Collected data
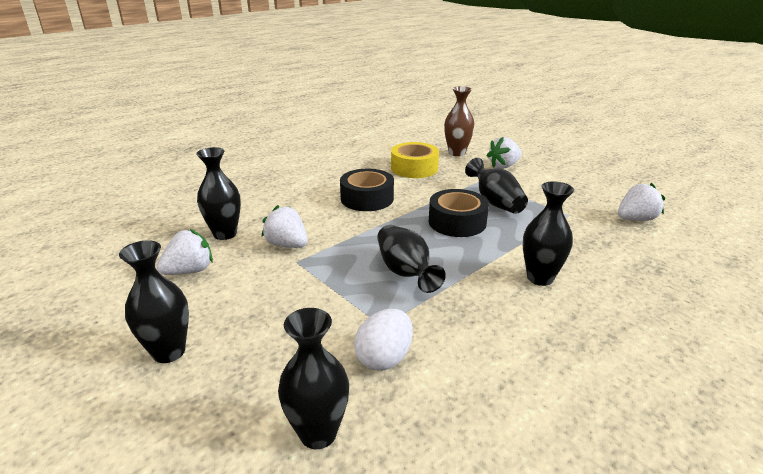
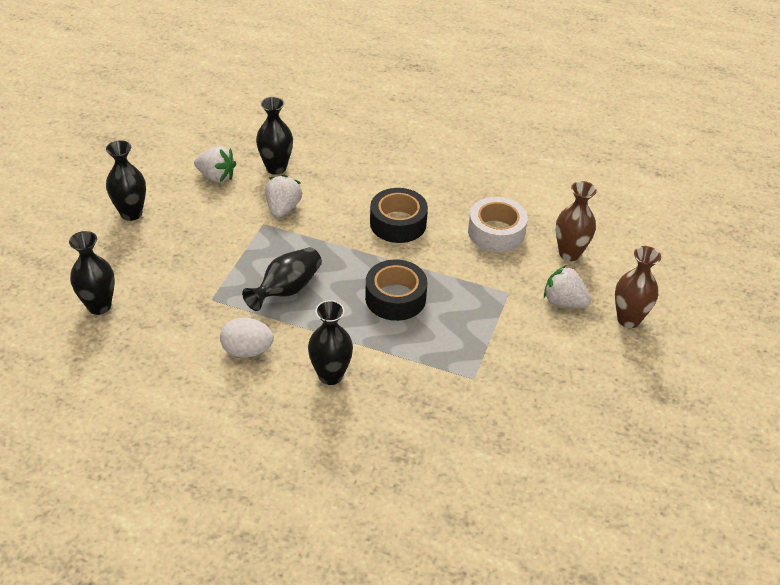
camera: 60 degrees right, 15 degrees up
white egg [354,309,413,371] -> white egg moved to [220,318,274,358]
yellow tape [391,142,439,178] -> white tape [468,197,528,252]
black vase [465,158,528,214] -> none
white strawberry [618,183,665,221] -> none
none -> brown vase [615,246,661,328]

- [Brief]
The copy you output must match the entries above exactly, except that it has no pictures.

- [Reply]
camera: 60 degrees right, 15 degrees up
white egg [354,309,413,371] -> white egg moved to [220,318,274,358]
yellow tape [391,142,439,178] -> white tape [468,197,528,252]
black vase [465,158,528,214] -> none
white strawberry [618,183,665,221] -> none
none -> brown vase [615,246,661,328]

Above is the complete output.